TASK GOAL = Reply with nothing but how many lines in the entries below include "watering".

═══ SUPPLIED INFORMATION

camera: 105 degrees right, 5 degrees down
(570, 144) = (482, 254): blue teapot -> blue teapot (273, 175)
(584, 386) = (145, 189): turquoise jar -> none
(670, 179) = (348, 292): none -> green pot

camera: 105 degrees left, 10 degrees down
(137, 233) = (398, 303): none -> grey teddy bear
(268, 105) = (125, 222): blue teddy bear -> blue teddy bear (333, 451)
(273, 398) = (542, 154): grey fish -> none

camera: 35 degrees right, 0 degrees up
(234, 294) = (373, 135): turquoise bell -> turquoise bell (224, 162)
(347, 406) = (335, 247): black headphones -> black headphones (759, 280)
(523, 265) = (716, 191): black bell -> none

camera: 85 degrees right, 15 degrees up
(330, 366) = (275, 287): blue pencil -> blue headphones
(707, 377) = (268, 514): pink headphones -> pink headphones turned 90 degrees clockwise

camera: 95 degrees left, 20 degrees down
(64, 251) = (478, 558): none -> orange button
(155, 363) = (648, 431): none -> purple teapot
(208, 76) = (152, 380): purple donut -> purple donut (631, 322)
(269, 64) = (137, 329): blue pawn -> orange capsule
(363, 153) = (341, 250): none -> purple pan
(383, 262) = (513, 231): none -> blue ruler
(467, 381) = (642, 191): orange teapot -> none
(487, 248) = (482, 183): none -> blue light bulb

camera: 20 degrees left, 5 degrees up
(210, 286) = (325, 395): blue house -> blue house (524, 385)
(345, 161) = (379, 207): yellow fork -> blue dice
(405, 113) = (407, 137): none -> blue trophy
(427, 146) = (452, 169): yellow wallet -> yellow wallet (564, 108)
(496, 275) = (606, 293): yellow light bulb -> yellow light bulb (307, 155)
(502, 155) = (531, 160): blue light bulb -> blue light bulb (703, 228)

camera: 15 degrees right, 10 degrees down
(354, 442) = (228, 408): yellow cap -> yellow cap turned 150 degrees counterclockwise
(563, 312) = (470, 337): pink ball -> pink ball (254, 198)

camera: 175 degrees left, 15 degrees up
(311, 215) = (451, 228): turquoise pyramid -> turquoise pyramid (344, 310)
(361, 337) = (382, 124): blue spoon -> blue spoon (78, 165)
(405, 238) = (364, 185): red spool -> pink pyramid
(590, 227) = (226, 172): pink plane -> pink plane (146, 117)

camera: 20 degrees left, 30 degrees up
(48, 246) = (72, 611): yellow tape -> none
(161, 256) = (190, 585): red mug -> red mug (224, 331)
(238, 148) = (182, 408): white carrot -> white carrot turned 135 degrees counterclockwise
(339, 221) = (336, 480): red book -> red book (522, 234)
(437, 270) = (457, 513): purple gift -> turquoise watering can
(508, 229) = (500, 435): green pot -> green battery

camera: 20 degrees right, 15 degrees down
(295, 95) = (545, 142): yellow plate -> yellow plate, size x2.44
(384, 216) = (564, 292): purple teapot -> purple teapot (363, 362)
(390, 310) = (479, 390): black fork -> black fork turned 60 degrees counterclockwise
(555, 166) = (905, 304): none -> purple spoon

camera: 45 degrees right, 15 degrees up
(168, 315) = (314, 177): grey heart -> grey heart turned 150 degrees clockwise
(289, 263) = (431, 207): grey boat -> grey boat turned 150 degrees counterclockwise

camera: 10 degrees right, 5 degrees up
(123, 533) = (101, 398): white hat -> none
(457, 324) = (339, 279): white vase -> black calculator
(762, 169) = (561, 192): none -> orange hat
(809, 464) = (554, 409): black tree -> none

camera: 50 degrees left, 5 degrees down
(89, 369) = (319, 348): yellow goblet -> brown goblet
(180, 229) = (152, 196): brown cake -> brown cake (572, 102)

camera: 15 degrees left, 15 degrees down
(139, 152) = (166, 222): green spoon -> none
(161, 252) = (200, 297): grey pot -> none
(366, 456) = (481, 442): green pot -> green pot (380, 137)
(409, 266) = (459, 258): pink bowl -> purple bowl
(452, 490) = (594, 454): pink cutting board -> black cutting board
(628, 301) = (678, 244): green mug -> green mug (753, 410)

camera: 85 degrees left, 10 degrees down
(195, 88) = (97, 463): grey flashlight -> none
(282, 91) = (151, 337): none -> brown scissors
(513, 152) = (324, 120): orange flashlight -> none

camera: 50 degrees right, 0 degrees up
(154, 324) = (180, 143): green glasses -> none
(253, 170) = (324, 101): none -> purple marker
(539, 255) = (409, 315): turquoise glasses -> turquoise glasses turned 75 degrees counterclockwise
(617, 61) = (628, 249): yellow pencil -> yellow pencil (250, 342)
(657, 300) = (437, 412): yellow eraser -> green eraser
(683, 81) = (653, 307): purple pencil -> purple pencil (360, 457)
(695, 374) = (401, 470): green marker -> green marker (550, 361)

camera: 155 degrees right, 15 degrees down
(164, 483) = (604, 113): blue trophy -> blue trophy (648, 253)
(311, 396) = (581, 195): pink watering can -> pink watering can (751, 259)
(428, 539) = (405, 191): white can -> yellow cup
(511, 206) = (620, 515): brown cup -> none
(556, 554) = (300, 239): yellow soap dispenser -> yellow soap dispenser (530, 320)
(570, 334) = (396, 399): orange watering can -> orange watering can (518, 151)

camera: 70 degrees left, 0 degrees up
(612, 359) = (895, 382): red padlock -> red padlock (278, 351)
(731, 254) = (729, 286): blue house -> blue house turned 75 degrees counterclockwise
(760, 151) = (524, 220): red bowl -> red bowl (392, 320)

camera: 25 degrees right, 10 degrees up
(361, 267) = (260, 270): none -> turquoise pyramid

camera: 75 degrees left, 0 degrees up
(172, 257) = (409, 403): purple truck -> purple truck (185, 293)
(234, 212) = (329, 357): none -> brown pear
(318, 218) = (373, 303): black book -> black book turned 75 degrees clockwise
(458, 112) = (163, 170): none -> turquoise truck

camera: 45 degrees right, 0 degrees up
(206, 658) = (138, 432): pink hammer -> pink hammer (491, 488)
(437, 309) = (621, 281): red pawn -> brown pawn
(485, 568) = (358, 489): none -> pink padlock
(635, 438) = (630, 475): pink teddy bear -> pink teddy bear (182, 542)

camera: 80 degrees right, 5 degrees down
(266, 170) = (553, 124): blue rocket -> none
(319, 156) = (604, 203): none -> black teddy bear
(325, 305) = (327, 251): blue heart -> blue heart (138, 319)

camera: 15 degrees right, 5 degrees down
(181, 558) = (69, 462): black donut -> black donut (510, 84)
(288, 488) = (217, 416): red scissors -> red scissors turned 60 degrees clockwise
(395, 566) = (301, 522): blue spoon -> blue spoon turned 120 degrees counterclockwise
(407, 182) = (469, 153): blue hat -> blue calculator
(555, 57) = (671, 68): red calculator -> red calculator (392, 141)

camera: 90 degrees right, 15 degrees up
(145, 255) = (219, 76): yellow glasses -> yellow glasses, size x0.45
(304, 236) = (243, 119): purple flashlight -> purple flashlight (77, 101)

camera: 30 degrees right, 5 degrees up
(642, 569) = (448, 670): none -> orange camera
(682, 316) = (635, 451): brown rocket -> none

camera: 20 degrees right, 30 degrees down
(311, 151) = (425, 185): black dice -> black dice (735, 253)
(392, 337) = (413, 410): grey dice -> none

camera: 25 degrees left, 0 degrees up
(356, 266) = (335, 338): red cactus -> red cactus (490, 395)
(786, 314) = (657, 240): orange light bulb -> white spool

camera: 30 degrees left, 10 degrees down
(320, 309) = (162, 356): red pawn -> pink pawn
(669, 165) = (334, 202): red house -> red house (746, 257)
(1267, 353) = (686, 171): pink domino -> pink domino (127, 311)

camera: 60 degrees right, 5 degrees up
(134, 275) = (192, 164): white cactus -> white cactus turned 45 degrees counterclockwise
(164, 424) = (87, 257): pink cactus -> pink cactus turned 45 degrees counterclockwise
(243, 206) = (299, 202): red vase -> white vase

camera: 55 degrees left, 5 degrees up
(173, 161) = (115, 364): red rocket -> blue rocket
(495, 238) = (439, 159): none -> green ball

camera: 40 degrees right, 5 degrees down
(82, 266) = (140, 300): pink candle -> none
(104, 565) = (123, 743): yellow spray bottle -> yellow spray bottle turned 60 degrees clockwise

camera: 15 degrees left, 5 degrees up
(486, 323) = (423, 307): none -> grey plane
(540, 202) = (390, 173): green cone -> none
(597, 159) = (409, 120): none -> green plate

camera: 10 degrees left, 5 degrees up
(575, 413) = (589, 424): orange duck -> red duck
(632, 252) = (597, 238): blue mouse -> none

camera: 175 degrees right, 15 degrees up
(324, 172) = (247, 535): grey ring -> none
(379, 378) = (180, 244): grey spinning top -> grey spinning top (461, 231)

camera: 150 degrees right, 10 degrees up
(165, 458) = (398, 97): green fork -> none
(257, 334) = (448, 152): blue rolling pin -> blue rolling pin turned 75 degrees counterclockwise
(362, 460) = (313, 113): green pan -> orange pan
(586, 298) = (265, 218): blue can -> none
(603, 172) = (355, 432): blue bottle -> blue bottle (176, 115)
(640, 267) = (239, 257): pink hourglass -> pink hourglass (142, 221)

══════

EXERCISE OUTPUT = 3